▸ WORK REQUIRED
If a line in the data below holds the word "camera", copy it.

▸ EXERCISE INPUT
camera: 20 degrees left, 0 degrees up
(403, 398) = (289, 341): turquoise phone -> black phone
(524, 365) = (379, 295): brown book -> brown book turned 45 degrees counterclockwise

---

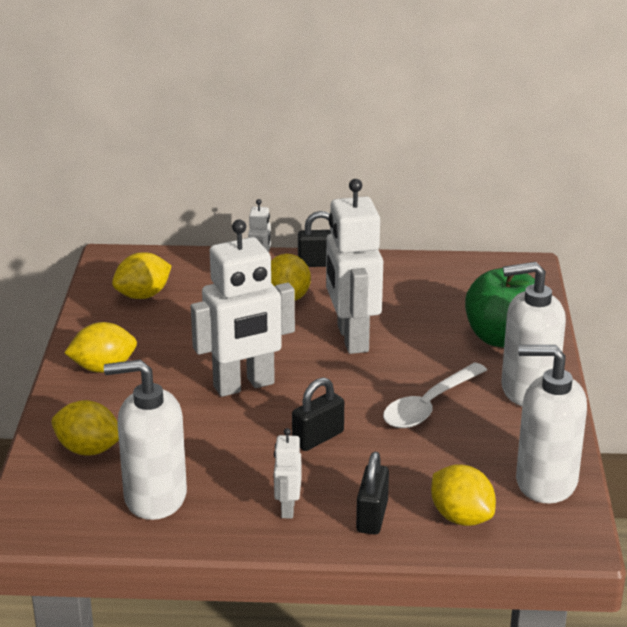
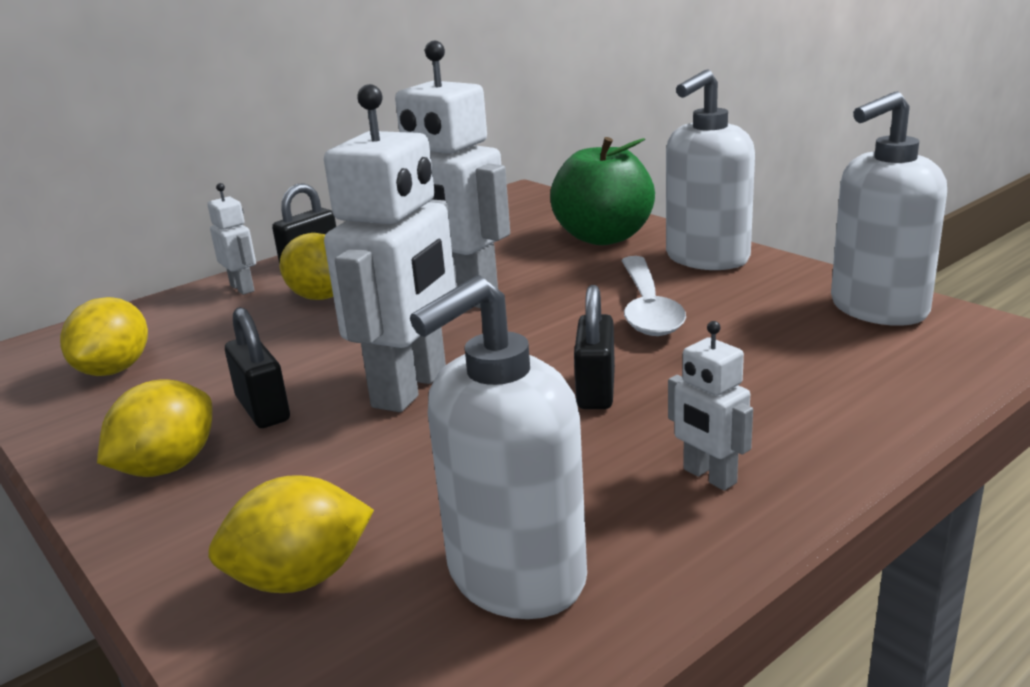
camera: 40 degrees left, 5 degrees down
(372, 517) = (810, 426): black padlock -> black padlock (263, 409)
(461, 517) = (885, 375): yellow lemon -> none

▸ SOLUTION
camera: 20 degrees left, 0 degrees up
camera: 40 degrees left, 5 degrees down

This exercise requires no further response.